Before-and-after object listings:
_ _ _ _ _

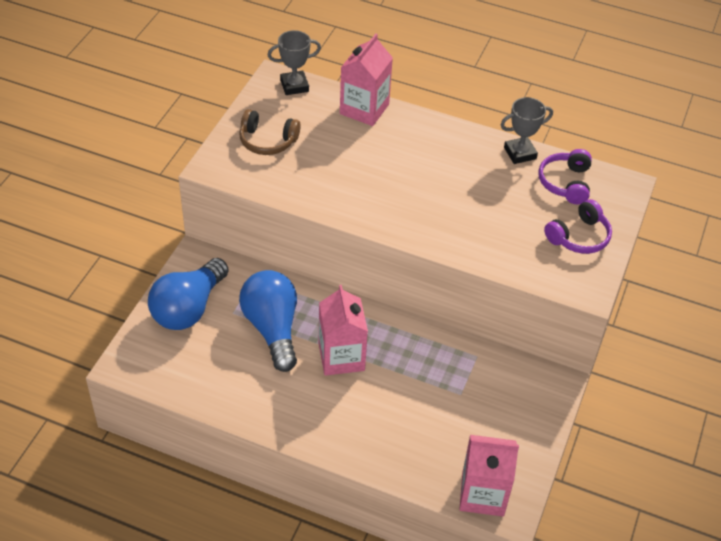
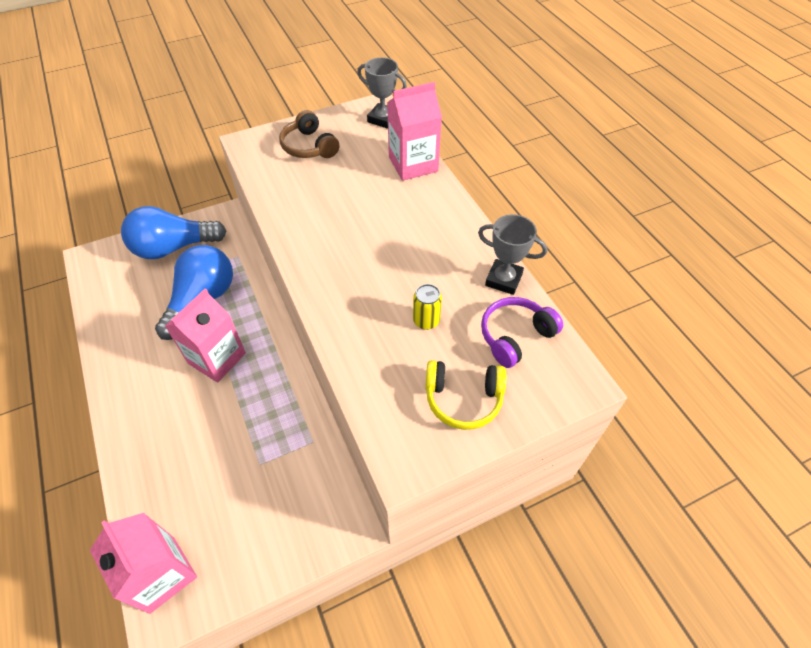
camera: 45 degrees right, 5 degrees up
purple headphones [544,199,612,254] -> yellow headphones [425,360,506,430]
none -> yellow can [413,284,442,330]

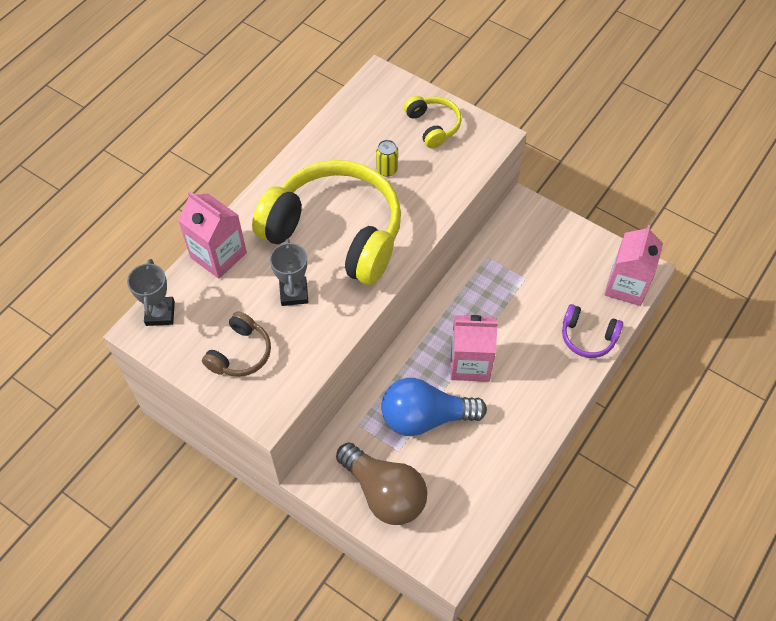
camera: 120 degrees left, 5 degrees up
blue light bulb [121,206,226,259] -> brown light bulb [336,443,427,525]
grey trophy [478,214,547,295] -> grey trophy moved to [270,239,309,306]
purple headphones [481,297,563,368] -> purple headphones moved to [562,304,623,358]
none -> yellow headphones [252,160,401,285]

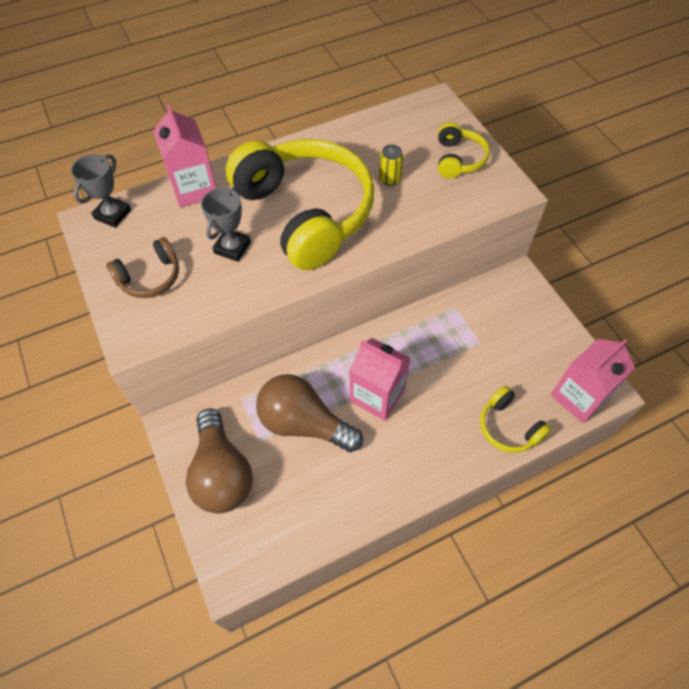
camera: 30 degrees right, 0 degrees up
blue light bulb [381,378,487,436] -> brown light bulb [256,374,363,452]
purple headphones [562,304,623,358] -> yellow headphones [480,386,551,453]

_ _ _ _ _

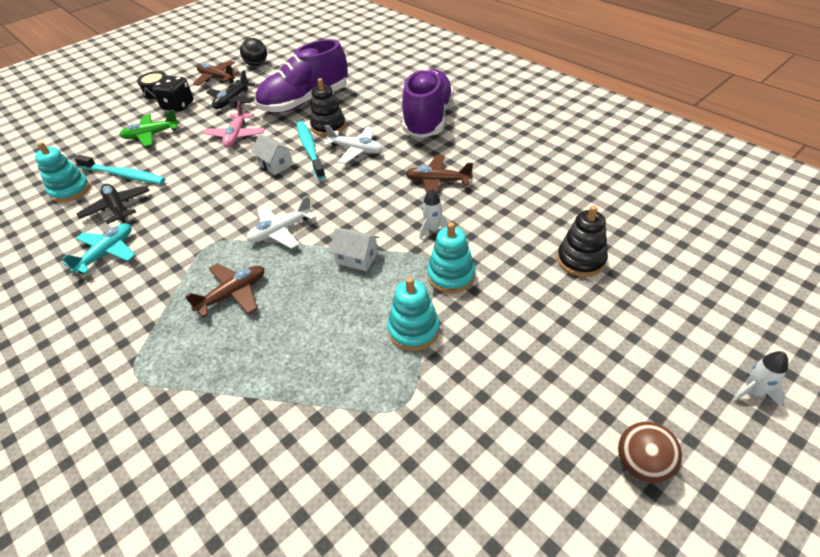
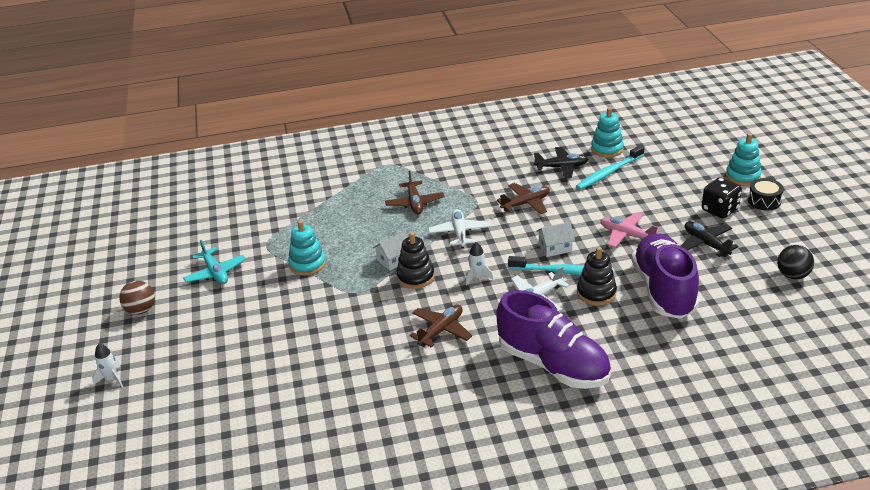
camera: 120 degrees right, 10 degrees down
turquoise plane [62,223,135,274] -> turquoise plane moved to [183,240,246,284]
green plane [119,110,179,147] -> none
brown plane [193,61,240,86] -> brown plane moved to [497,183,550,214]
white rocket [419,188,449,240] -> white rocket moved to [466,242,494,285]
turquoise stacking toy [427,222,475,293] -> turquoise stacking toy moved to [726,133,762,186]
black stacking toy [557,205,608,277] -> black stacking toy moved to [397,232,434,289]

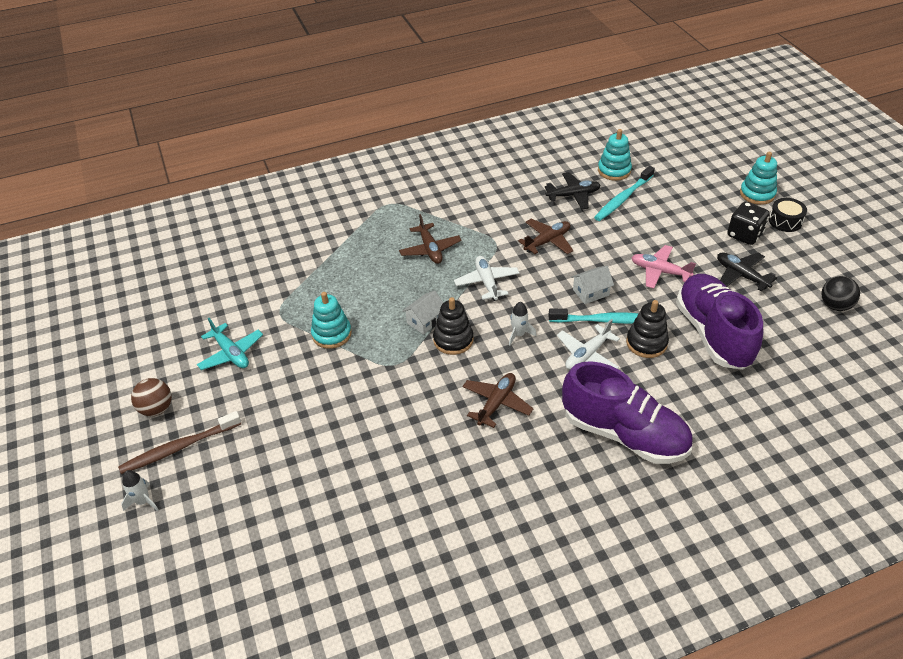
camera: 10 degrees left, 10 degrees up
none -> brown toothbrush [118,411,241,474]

_ _ _ _ _

* [TASK]: Give again, exactly as written above, every line from the one holding "none -> yellow headphones [252,160,401,285]" to the one holding "purple headphones [562,304,623,358]", with both ends kept and the pictures left out.

* [WORKED SOLUTION]:
none -> yellow headphones [252,160,401,285]

camera: 30 degrees right, 0 degrees up
blue light bulb [381,378,487,436] -> brown light bulb [256,374,363,452]
purple headphones [562,304,623,358] -> yellow headphones [480,386,551,453]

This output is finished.